* _WHAT YOU ARE ASKED TO DO_
Scan the lines below and report each one containing "weiß" by copying it.

*** Opening PROVIDED RECORDS ***

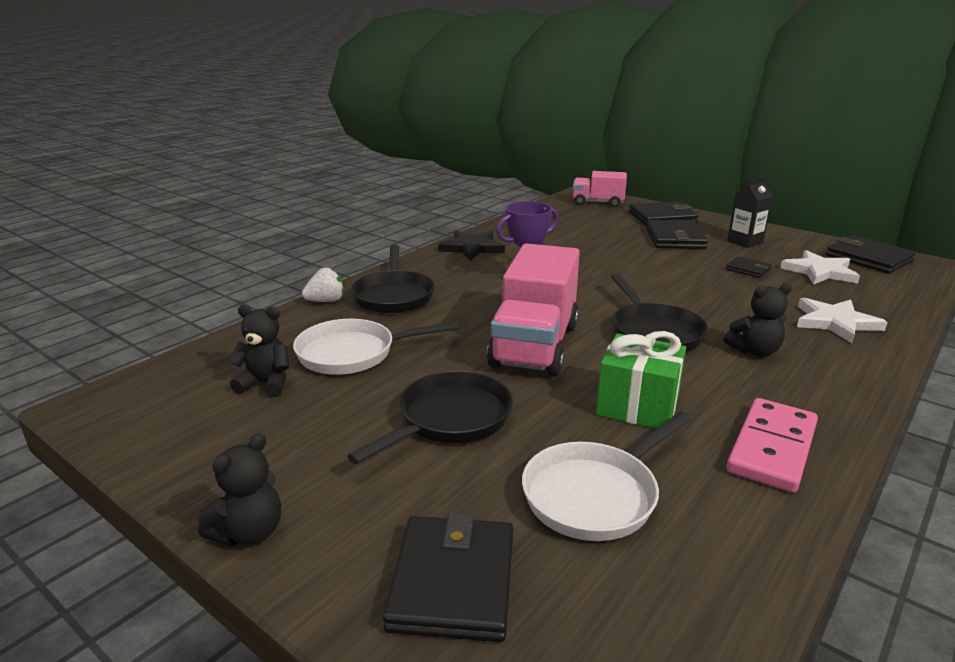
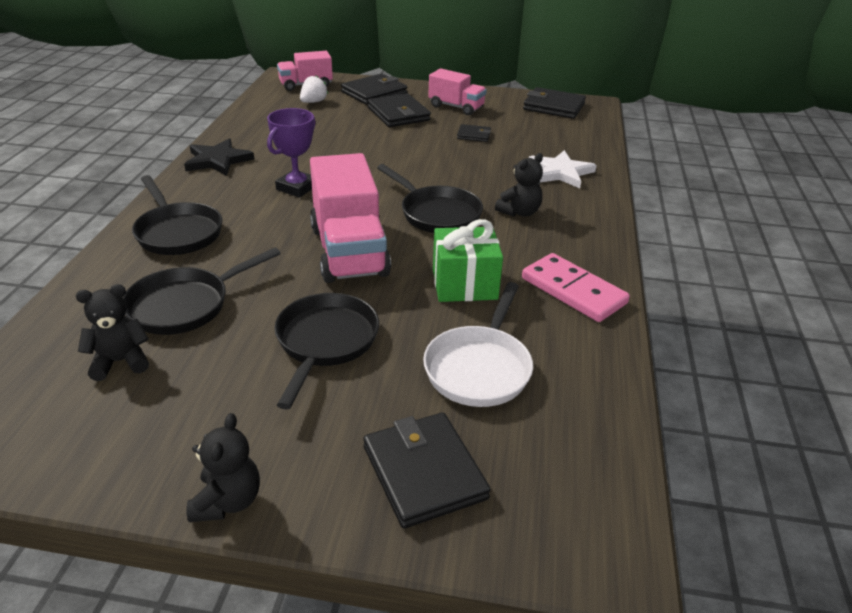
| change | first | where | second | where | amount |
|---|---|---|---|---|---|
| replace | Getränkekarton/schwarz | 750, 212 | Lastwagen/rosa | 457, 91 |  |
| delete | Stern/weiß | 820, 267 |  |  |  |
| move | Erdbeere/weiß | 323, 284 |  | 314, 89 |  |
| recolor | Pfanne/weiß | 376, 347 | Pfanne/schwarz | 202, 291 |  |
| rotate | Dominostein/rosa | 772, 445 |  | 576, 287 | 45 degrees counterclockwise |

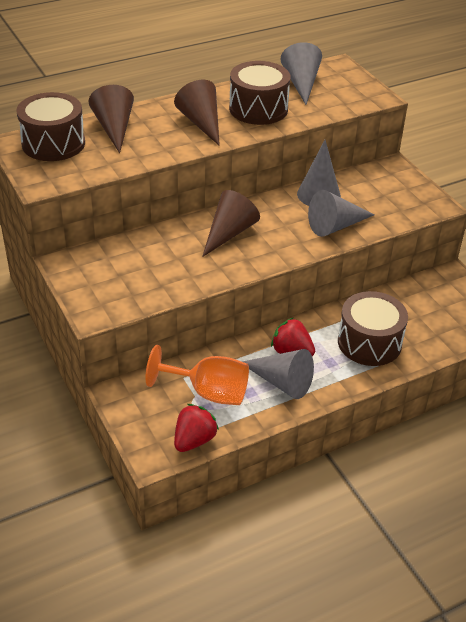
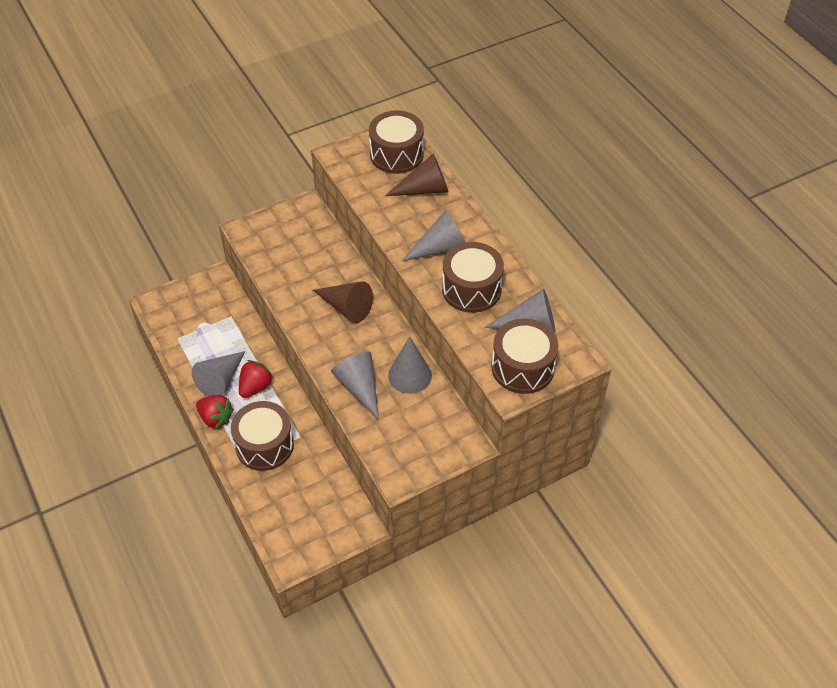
| change | first | where | second | where | amount |
|---|---|---|---|---|---|
| recolor | Kegel/braun | 197, 113 | Kegel/grau | 433, 236 |  |
| delete | Kelch/orange | 197, 375 |  |  |  |
| move | Erdbeere/rot | 196, 428 |  | 215, 412 |  |
| insert |  |  | Trommel/braun | 525, 356 |  |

*** Closing PROVIDED RECORDS ***

* _WRITTEN ANSWER_
| delete | Stern/weiß | 820, 267 |  |  |  |
| move | Erdbeere/weiß | 323, 284 |  | 314, 89 |  |
| recolor | Pfanne/weiß | 376, 347 | Pfanne/schwarz | 202, 291 |  |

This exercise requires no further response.